Exercise details: Go to the line holding "purple egg: [115,557,196,616]" in the entries below and write out exactly every line down to and including the line holding "white fork: [793,368,822,442]".
━━━ Entries provided
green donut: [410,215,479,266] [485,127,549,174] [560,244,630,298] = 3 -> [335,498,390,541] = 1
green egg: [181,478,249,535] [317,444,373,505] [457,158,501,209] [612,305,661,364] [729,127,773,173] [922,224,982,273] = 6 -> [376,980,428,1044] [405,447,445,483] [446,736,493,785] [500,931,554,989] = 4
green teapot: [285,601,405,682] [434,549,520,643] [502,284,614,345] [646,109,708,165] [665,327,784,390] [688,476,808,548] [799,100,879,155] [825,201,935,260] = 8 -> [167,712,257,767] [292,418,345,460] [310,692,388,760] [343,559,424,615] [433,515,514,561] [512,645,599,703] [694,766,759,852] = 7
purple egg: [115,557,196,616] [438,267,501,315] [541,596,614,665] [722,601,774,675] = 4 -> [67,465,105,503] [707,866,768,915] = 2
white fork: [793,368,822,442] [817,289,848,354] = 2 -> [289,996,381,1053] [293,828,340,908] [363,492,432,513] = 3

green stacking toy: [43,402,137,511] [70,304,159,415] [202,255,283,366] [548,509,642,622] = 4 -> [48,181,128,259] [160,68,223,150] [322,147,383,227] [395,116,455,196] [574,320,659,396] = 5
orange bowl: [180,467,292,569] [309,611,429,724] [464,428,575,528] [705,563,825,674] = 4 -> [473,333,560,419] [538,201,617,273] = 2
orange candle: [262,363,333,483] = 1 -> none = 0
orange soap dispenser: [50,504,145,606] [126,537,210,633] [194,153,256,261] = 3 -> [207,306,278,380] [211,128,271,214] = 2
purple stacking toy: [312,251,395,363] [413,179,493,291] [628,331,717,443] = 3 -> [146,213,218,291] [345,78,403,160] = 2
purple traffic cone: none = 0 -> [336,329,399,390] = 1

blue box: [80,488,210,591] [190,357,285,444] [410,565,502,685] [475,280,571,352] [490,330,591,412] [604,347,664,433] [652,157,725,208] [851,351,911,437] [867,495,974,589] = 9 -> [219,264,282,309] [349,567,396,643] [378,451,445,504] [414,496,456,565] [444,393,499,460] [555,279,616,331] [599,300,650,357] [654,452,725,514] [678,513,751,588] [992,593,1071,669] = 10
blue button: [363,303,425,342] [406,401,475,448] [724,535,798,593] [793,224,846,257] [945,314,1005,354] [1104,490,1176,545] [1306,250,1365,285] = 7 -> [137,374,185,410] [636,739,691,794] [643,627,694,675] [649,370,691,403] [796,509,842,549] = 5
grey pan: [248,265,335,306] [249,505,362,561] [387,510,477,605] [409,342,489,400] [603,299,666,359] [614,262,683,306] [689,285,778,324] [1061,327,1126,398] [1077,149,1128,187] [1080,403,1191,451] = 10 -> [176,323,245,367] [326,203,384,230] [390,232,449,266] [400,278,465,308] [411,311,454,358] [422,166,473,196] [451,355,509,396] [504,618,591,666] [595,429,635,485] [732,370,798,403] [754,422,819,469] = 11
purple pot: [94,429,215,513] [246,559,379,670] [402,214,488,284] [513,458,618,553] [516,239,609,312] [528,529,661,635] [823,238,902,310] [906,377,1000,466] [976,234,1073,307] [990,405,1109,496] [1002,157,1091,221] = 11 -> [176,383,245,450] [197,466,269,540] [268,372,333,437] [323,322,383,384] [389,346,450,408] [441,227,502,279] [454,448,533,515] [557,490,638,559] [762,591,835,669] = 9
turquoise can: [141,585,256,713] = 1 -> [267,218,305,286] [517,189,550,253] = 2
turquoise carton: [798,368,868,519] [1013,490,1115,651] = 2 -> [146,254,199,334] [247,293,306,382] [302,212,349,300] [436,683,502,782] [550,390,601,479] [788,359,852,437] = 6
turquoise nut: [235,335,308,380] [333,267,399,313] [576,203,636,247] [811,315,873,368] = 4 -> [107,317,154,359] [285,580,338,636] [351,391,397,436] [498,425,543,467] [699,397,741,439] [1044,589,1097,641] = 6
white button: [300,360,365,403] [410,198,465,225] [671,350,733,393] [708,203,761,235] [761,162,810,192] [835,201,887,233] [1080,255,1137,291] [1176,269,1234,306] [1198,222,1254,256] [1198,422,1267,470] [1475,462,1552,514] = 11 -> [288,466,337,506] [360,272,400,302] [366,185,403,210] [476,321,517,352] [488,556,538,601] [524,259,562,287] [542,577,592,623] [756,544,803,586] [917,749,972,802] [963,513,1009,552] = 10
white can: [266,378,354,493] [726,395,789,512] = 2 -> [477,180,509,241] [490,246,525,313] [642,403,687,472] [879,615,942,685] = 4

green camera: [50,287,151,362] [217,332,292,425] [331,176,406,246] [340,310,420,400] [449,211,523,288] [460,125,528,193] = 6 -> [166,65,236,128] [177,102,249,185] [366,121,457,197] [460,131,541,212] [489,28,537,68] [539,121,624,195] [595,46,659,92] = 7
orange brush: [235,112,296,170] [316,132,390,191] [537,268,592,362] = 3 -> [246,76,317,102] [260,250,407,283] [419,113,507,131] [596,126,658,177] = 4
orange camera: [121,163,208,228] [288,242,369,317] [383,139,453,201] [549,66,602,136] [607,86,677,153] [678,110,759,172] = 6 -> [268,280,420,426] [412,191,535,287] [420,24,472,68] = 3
━━━━━━
Answer:
purple egg: [115,557,196,616] [438,267,501,315] [541,596,614,665] [722,601,774,675] = 4 -> [67,465,105,503] [707,866,768,915] = 2
white fork: [793,368,822,442] [817,289,848,354] = 2 -> [289,996,381,1053] [293,828,340,908] [363,492,432,513] = 3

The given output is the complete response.